* _EXERCISE AIM_
Go line by line through the data and copy those with the word "white".

* _Before-and-after coordinate records_

<<<<

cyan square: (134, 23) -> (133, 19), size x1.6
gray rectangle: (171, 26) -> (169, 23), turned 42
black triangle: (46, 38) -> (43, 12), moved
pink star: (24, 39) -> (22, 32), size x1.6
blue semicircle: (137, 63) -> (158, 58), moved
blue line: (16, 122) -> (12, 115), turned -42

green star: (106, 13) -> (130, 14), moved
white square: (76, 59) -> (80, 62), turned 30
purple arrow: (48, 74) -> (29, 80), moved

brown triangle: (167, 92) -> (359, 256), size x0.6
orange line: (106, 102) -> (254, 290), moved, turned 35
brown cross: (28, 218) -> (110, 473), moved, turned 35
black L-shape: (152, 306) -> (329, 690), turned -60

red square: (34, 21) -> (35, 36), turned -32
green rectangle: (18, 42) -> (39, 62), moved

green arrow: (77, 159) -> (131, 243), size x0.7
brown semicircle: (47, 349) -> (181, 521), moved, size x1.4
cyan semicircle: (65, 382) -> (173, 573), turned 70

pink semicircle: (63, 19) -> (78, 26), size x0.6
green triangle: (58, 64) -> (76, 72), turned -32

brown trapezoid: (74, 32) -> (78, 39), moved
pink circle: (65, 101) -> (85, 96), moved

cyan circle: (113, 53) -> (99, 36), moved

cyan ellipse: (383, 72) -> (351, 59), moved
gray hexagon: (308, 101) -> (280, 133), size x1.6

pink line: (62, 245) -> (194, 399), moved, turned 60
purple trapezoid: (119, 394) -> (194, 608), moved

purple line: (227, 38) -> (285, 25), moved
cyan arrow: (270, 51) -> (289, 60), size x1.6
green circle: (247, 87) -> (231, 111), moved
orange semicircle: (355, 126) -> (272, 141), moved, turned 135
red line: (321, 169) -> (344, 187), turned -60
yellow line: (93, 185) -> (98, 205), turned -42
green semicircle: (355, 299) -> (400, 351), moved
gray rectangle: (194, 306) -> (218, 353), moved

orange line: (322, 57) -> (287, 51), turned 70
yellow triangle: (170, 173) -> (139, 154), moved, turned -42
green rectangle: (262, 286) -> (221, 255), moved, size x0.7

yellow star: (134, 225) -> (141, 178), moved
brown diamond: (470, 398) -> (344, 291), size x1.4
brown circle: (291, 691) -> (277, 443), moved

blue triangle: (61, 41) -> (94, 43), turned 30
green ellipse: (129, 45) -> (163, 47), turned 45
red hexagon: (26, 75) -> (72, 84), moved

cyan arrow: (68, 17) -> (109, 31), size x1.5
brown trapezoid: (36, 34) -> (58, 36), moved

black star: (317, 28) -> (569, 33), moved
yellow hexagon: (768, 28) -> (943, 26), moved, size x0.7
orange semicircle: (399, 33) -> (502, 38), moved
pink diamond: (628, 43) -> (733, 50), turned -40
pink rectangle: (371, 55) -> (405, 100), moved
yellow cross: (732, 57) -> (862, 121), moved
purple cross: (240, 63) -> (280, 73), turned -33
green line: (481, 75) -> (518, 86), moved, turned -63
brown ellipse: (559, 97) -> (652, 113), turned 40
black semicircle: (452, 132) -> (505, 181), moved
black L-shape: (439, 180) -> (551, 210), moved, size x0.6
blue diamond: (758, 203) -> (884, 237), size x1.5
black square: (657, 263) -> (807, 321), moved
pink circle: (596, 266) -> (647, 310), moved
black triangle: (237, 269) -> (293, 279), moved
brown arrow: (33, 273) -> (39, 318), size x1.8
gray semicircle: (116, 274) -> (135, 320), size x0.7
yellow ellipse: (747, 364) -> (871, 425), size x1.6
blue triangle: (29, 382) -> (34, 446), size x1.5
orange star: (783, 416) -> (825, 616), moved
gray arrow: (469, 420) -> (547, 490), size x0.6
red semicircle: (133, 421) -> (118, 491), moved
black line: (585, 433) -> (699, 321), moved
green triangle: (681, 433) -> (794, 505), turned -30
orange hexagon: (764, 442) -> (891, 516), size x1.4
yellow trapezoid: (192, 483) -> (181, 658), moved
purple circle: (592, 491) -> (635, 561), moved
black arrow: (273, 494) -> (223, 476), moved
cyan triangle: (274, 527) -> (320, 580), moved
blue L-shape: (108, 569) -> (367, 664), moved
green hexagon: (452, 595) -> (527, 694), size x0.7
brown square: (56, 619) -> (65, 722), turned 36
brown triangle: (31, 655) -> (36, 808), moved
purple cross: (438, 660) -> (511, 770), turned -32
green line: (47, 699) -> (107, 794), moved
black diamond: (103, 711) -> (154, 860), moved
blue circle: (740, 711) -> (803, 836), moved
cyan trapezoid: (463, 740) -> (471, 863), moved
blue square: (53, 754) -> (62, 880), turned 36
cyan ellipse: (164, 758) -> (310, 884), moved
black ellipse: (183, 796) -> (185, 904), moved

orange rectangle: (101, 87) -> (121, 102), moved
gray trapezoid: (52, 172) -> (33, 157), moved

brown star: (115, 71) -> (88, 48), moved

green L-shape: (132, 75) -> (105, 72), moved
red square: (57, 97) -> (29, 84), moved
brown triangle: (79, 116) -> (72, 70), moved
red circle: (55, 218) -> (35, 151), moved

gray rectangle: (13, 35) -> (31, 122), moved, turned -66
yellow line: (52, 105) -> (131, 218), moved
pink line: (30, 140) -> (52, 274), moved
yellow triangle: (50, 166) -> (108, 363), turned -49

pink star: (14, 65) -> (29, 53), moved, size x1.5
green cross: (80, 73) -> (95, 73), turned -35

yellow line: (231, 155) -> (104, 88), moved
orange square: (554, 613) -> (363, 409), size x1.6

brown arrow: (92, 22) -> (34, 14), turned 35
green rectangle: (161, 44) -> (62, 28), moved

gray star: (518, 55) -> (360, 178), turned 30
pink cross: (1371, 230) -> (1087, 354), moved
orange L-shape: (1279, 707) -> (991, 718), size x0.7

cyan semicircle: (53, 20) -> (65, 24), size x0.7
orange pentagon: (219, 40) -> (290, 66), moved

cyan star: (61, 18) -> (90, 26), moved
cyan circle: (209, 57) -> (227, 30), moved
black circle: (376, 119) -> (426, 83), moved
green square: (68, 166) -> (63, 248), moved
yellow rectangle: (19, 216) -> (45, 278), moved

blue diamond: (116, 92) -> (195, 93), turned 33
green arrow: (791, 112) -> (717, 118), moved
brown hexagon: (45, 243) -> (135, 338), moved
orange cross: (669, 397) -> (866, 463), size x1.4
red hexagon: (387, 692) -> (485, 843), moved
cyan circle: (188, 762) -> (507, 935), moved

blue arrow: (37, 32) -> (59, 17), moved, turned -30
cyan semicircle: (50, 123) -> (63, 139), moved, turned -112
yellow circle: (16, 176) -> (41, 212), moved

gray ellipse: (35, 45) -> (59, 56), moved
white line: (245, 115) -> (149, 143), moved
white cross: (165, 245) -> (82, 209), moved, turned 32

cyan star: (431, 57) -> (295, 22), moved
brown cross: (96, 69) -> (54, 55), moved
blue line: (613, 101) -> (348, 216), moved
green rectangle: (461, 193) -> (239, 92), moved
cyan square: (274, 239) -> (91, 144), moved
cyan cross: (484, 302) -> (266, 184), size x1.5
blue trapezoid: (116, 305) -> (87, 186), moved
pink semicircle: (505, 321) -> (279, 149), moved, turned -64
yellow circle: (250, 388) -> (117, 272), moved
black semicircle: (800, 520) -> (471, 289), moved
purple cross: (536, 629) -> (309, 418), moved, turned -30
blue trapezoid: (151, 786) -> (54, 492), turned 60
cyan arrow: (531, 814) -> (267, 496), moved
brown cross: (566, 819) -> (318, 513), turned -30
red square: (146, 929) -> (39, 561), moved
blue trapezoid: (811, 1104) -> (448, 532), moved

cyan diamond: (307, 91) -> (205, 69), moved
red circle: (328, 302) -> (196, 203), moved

>>>>

* _EXERCISE ANSWER_
white square: (76, 59) -> (80, 62), turned 30
white line: (245, 115) -> (149, 143), moved
white cross: (165, 245) -> (82, 209), moved, turned 32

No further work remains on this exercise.